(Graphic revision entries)
++++++++

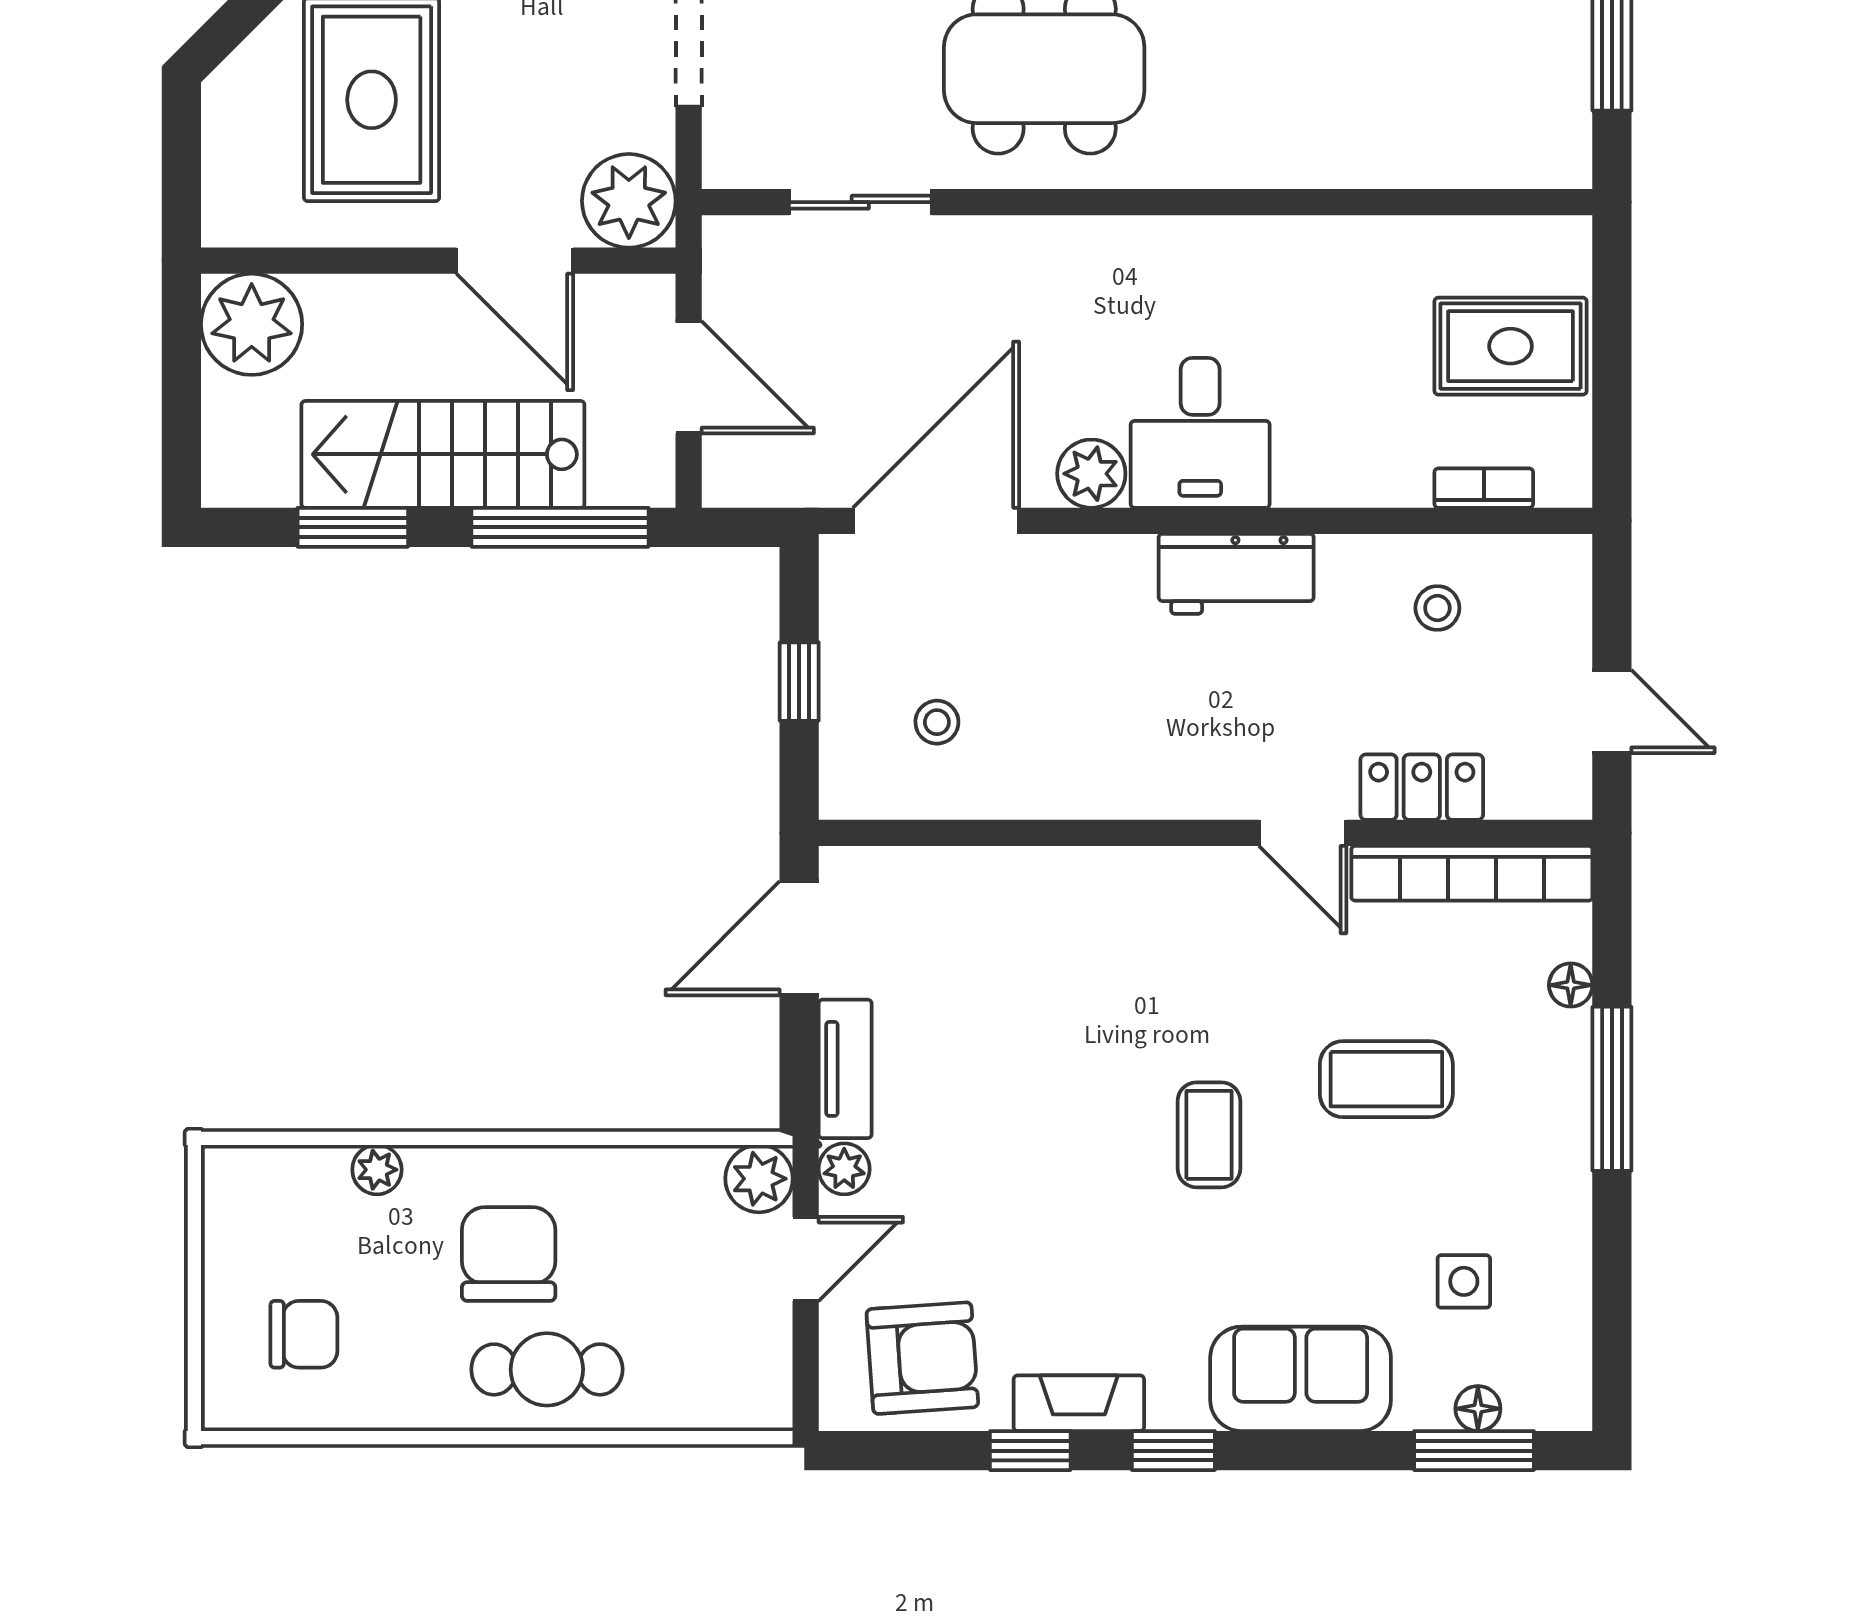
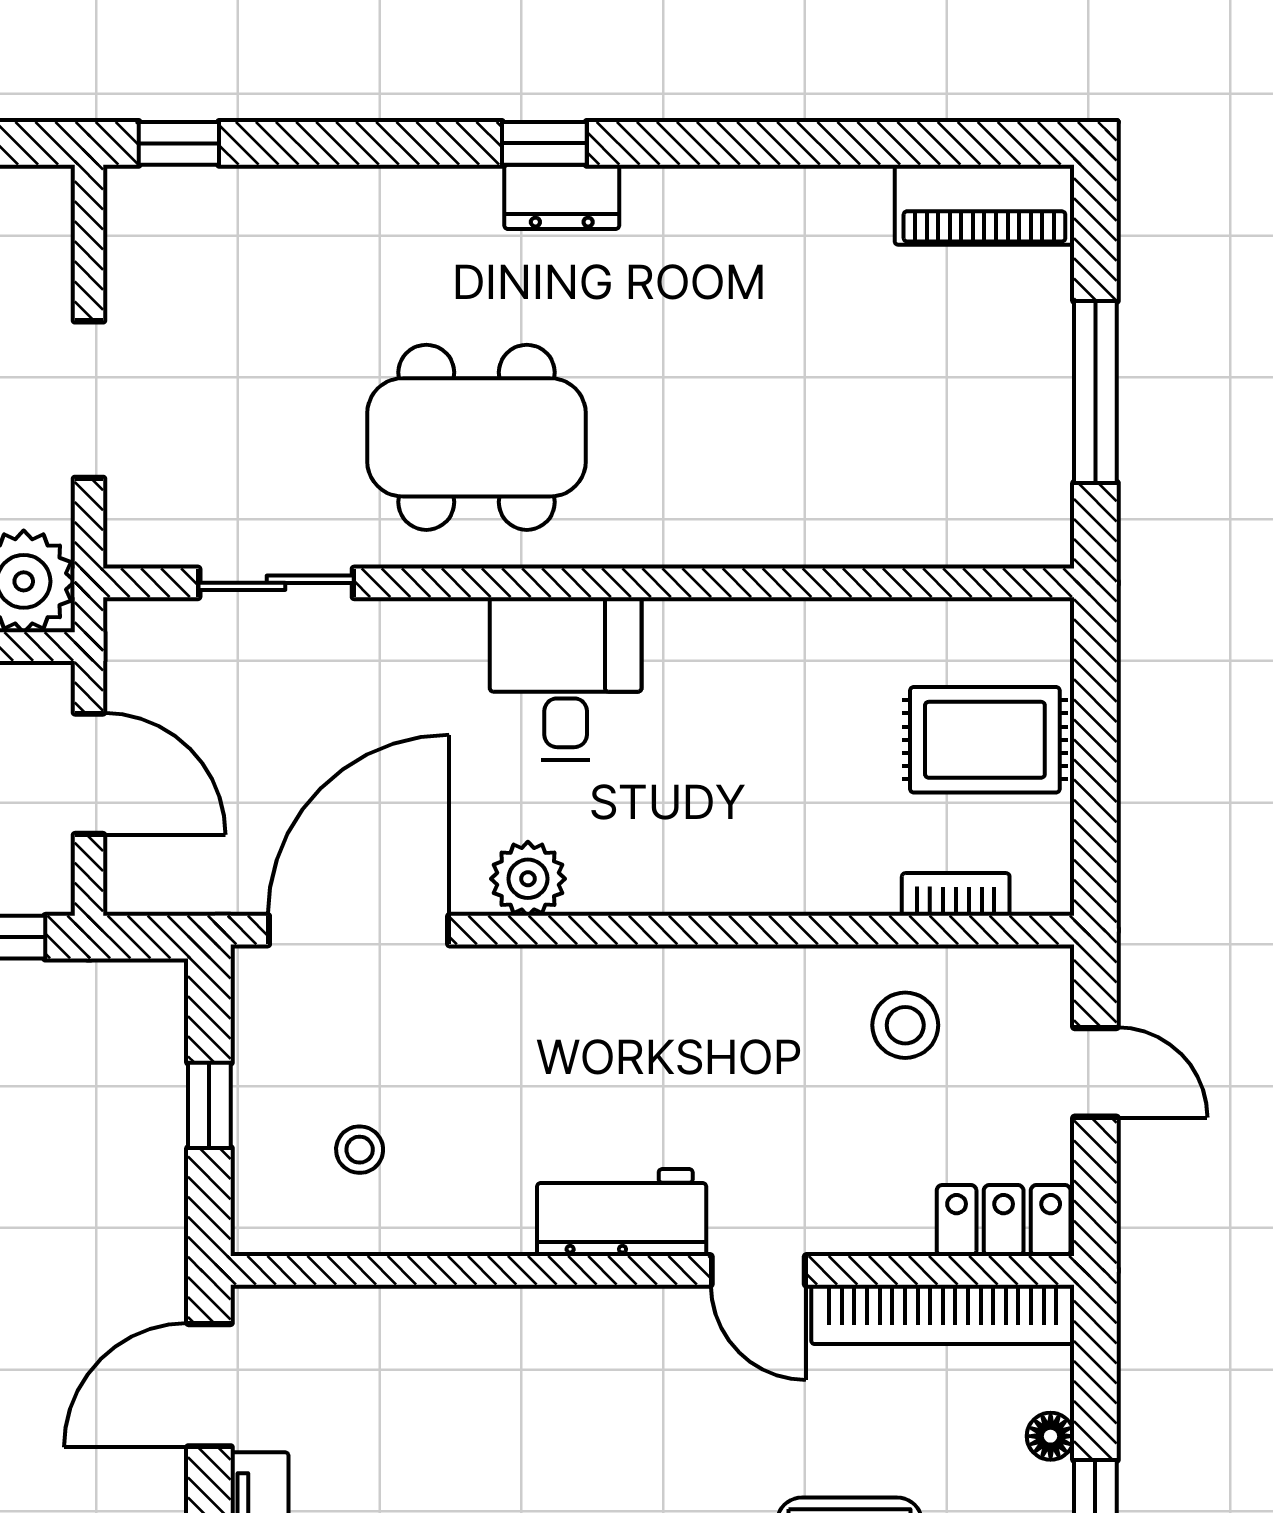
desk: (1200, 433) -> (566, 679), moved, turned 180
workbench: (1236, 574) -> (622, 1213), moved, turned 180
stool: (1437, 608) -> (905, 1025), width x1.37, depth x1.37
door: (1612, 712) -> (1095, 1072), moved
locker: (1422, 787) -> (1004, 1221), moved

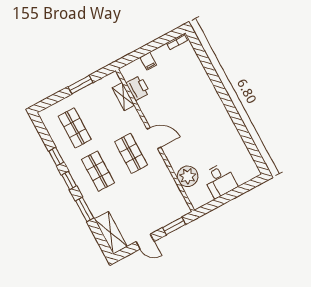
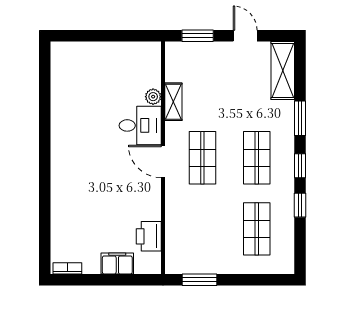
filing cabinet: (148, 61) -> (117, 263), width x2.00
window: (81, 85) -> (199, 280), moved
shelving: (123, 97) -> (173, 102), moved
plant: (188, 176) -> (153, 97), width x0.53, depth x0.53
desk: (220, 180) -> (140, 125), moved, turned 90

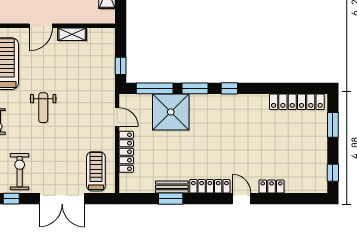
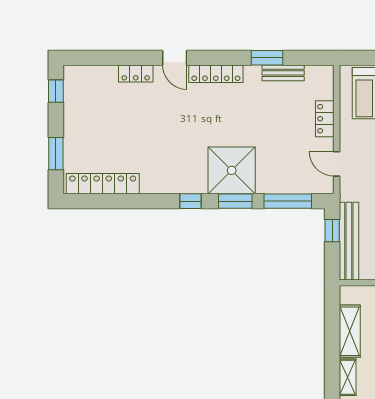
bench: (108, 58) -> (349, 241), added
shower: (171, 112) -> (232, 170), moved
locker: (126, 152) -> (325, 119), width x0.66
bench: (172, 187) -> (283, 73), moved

++++++++

From the records above, return each line that has the string "turned".

SOLUTION:
desk: (1200, 433) -> (566, 679), moved, turned 180
workbench: (1236, 574) -> (622, 1213), moved, turned 180
desk: (220, 180) -> (140, 125), moved, turned 90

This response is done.